▸ **Work instruction**: Nothing but the images should be left out when the entries are restated word for word.

▸ **Data to use**:
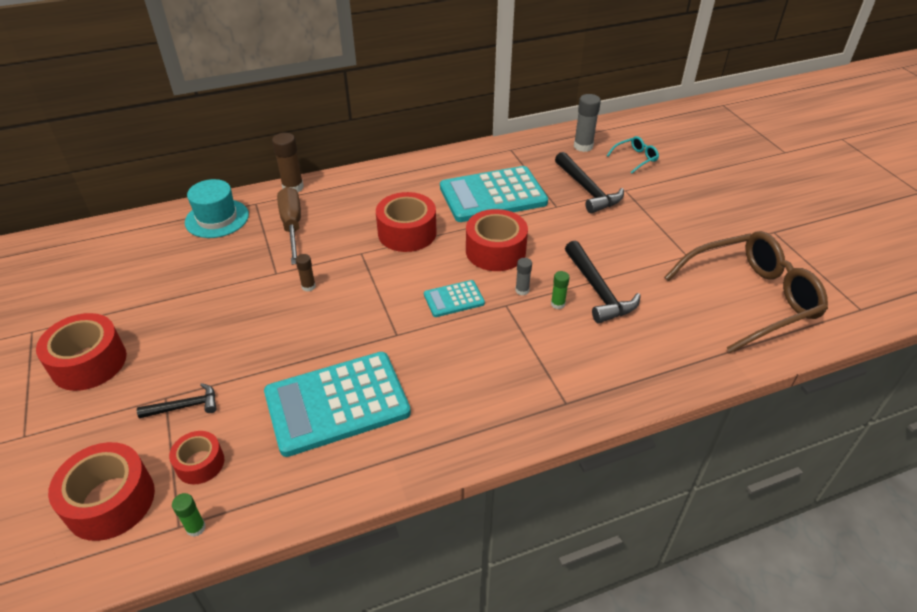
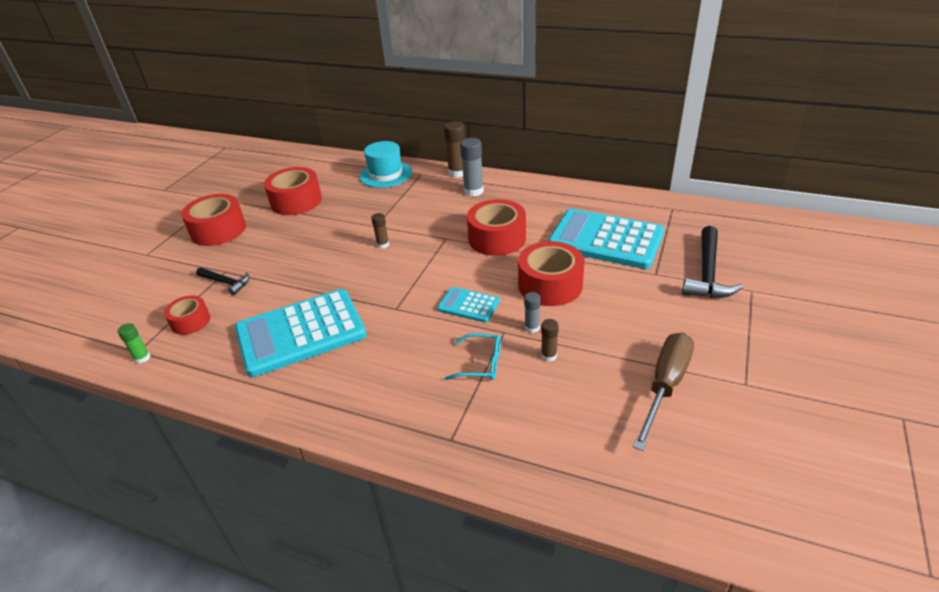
camera: 45 degrees right, 5 degrees down
(110, 501) = (131, 314): red tape -> red tape (296, 201)
(292, 226) = (424, 199): brown screwdriver -> brown screwdriver (665, 386)
(337, 403) = (301, 332): turquoise calculator -> turquoise calculator turned 45 degrees counterclockwise
(557, 304) = (549, 355): green glue stick -> brown glue stick
(583, 146) = (754, 233): grey glue stick -> grey glue stick (473, 191)
(598, 290) = (602, 365): black hammer -> none
(635, 158) = (803, 266): turquoise glasses -> turquoise glasses (481, 364)
(751, 298) = (772, 468): brown glasses -> none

▸ **Task answer**:
camera: 45 degrees right, 5 degrees down
(110, 501) = (131, 314): red tape -> red tape (296, 201)
(292, 226) = (424, 199): brown screwdriver -> brown screwdriver (665, 386)
(337, 403) = (301, 332): turquoise calculator -> turquoise calculator turned 45 degrees counterclockwise
(557, 304) = (549, 355): green glue stick -> brown glue stick
(583, 146) = (754, 233): grey glue stick -> grey glue stick (473, 191)
(598, 290) = (602, 365): black hammer -> none
(635, 158) = (803, 266): turquoise glasses -> turquoise glasses (481, 364)
(751, 298) = (772, 468): brown glasses -> none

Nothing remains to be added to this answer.